ACTIVITY – Exactly as written, output each of the lines below, with no images.
++++
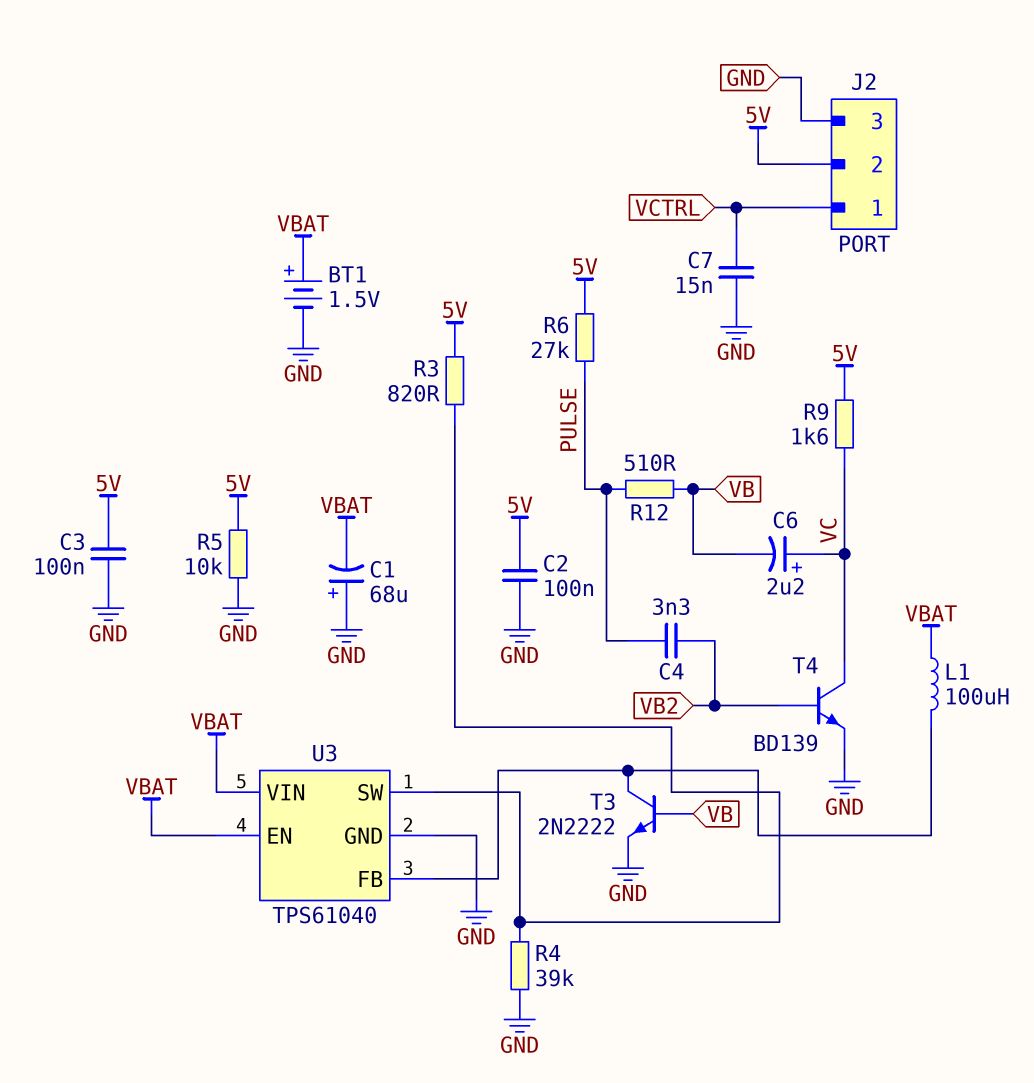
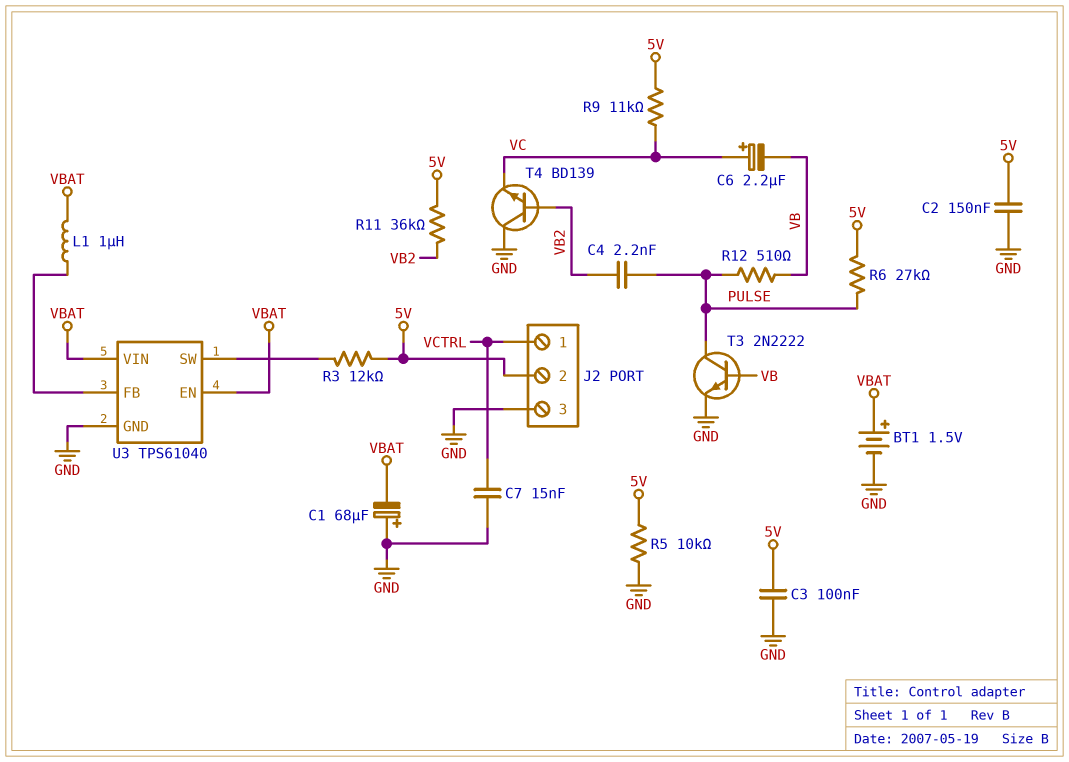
C2: 100nF (5V, GND) -> 150nF (5V, GND)
C4: 3.3nF (PULSE, VB2) -> 2.2nF (PULSE, VB2)
L1: 100uH (U3/FB, VBAT) -> 1uH (U3/FB, VBAT)
R3: 820 (5V, U3/SW) -> 12k (5V, U3/SW)
R4: 39k (GND, U3/SW) -> none
R9: 1.6k (5V, VC) -> 11k (5V, VC)
R11: none -> 36k (5V, VB2)
T3: NPN 2N2222 (B VB, C U3/FB, E GND) -> NPN 2N2222 (B VB, C PULSE, E GND)
T4: NPN BD139 (B VB2, C VC, E GND) -> NPN BD139 (B VB2, C GND, E VC)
++++
ANSWER FOR THE TASK –
C2: 100nF (5V, GND) -> 150nF (5V, GND)
C4: 3.3nF (PULSE, VB2) -> 2.2nF (PULSE, VB2)
L1: 100uH (U3/FB, VBAT) -> 1uH (U3/FB, VBAT)
R3: 820 (5V, U3/SW) -> 12k (5V, U3/SW)
R4: 39k (GND, U3/SW) -> none
R9: 1.6k (5V, VC) -> 11k (5V, VC)
R11: none -> 36k (5V, VB2)
T3: NPN 2N2222 (B VB, C U3/FB, E GND) -> NPN 2N2222 (B VB, C PULSE, E GND)
T4: NPN BD139 (B VB2, C VC, E GND) -> NPN BD139 (B VB2, C GND, E VC)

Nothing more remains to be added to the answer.